Goal of the exercise | Go through the material underneath and show every line where the string "grey" occurs.

[Data for review]

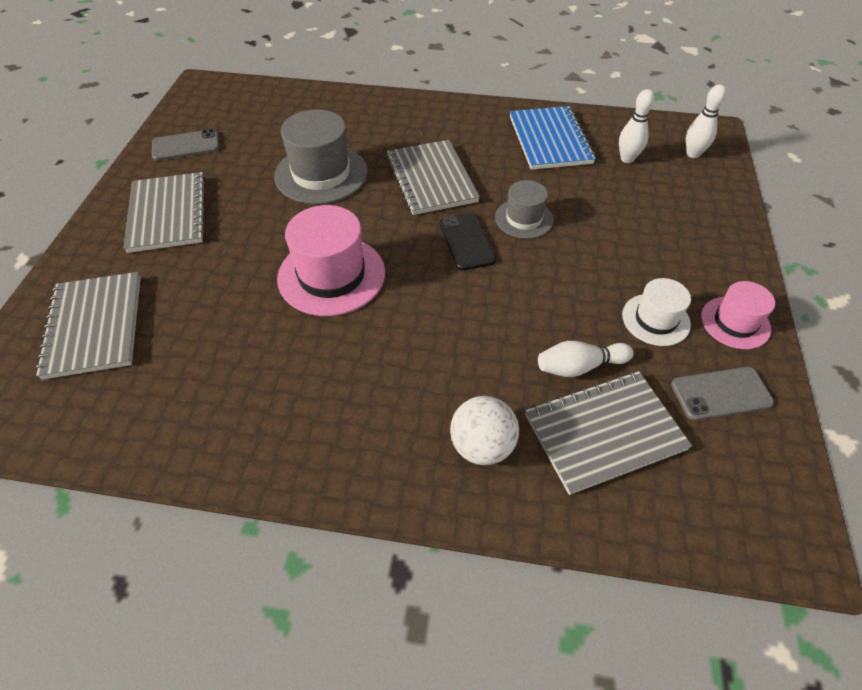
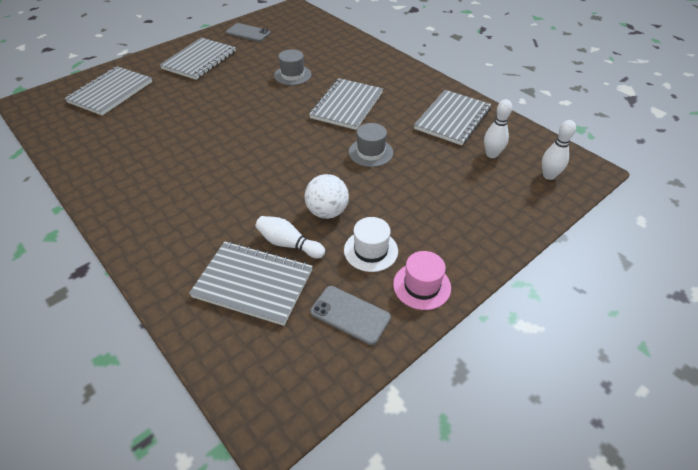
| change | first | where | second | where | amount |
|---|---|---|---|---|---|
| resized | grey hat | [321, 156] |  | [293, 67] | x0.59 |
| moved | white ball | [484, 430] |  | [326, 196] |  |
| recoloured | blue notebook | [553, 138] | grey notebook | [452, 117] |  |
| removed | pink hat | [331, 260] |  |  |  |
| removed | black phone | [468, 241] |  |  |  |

[/Data for review]

The answer |
| resized | grey hat | [321, 156] |  | [293, 67] | x0.59 |
| recoloured | blue notebook | [553, 138] | grey notebook | [452, 117] |  |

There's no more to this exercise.